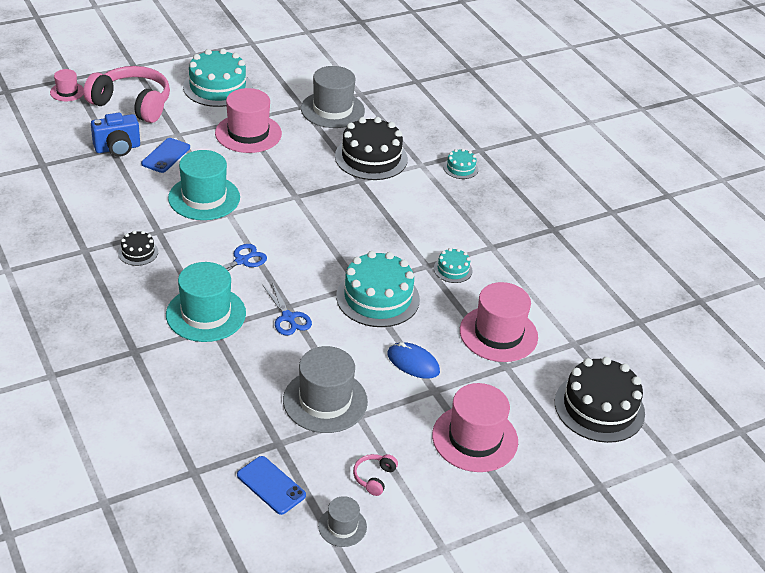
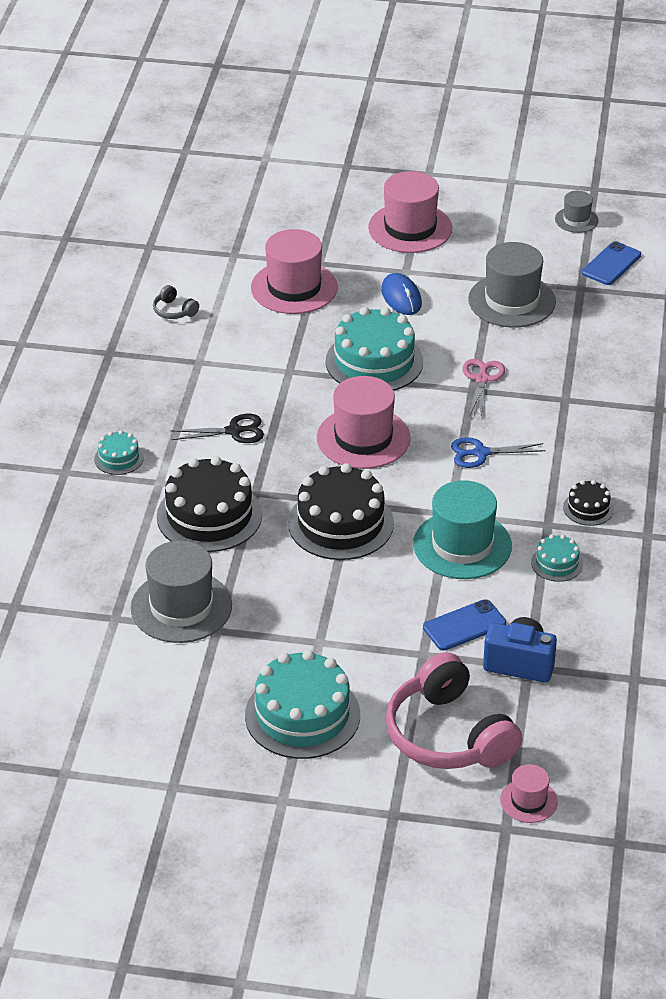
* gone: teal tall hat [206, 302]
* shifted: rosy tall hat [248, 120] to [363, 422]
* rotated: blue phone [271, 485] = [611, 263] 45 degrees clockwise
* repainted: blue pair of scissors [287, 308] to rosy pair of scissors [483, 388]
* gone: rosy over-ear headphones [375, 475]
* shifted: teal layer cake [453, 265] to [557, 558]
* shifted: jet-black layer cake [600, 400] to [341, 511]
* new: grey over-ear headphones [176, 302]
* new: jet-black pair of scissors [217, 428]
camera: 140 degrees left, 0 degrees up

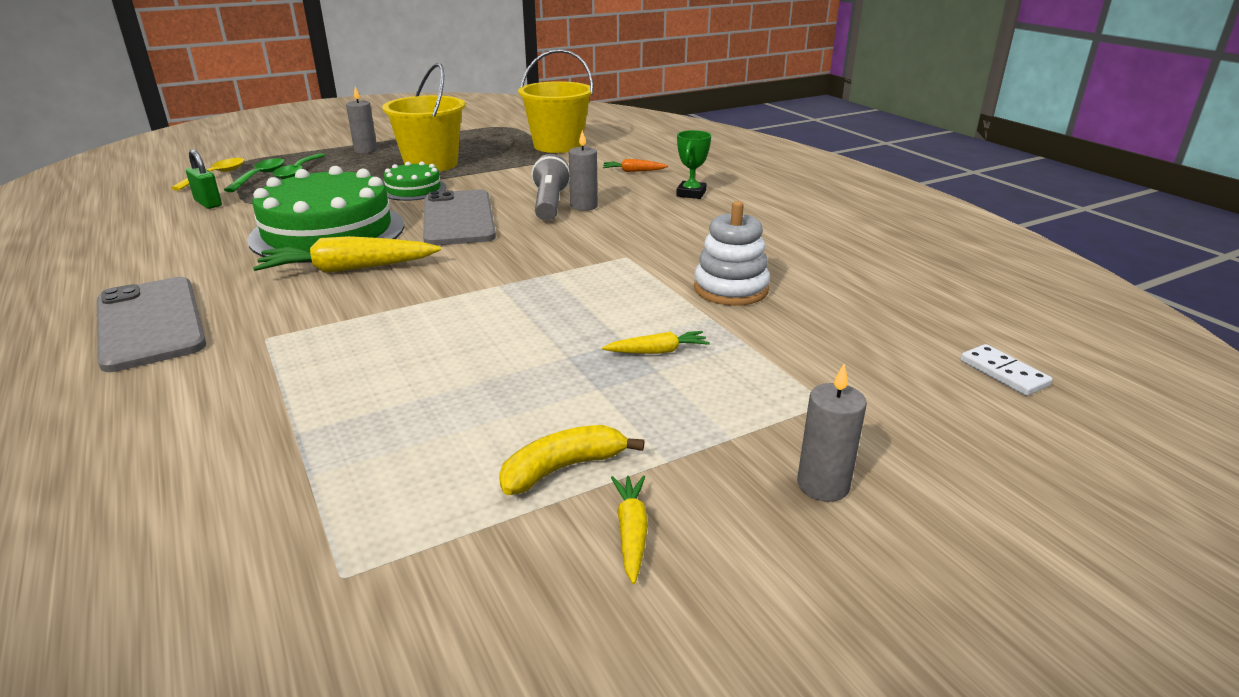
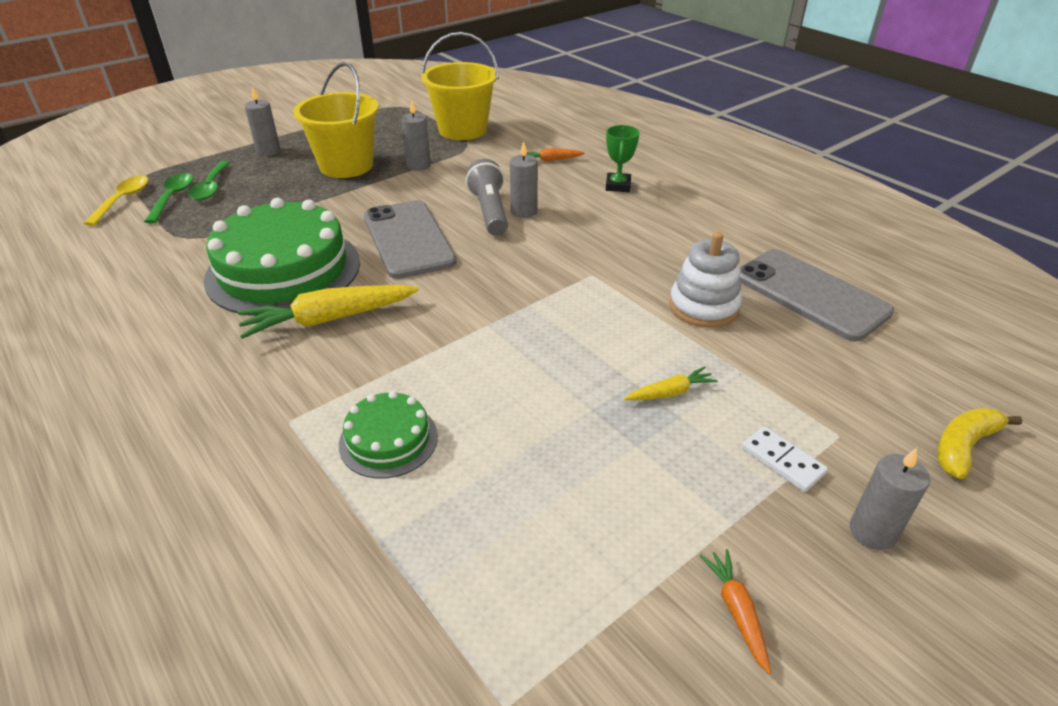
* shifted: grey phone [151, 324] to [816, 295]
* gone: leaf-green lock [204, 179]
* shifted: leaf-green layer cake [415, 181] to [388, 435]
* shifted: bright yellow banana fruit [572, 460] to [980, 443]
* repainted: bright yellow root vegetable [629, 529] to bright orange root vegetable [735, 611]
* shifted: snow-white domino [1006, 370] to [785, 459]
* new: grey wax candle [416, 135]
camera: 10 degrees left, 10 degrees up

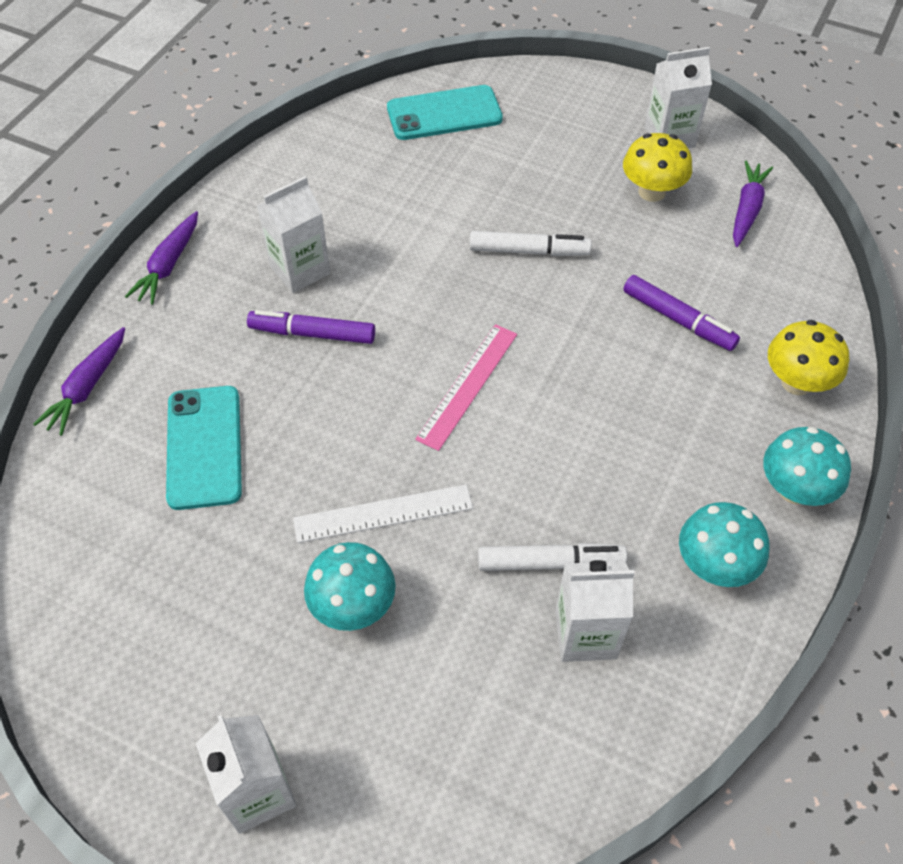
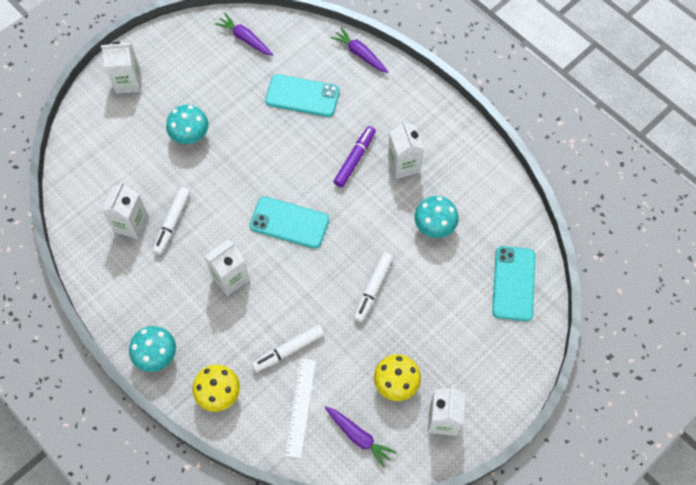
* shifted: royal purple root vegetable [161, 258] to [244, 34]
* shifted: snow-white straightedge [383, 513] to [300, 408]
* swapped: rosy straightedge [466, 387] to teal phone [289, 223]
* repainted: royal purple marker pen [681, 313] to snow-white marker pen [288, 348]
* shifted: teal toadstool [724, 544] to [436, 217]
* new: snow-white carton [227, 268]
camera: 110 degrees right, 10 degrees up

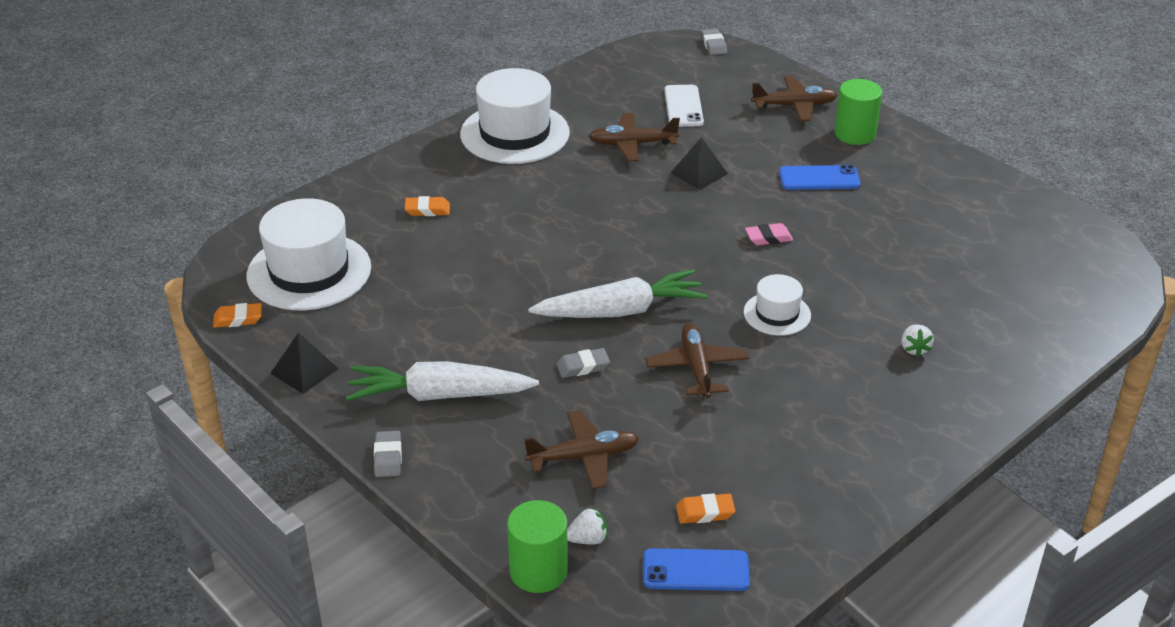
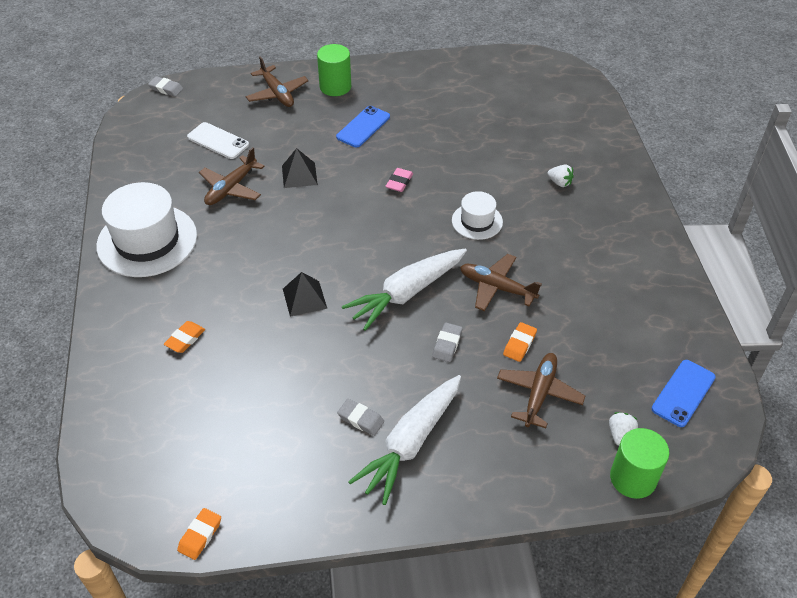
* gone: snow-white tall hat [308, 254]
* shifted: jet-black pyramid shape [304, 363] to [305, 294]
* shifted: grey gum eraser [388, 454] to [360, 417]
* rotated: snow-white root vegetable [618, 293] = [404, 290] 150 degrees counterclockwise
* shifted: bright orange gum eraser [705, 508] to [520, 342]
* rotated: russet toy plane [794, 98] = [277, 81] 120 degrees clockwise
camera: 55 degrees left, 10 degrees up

● What to work on
Among the records above, only the lines between the line holding "to [341, 511]" and the line holding "scissors [217, 428]", inclusive, are to be output, exactly as written.

● Exercise output
* shifted: jet-black layer cake [600, 400] to [341, 511]
* new: grey over-ear headphones [176, 302]
* new: jet-black pair of scissors [217, 428]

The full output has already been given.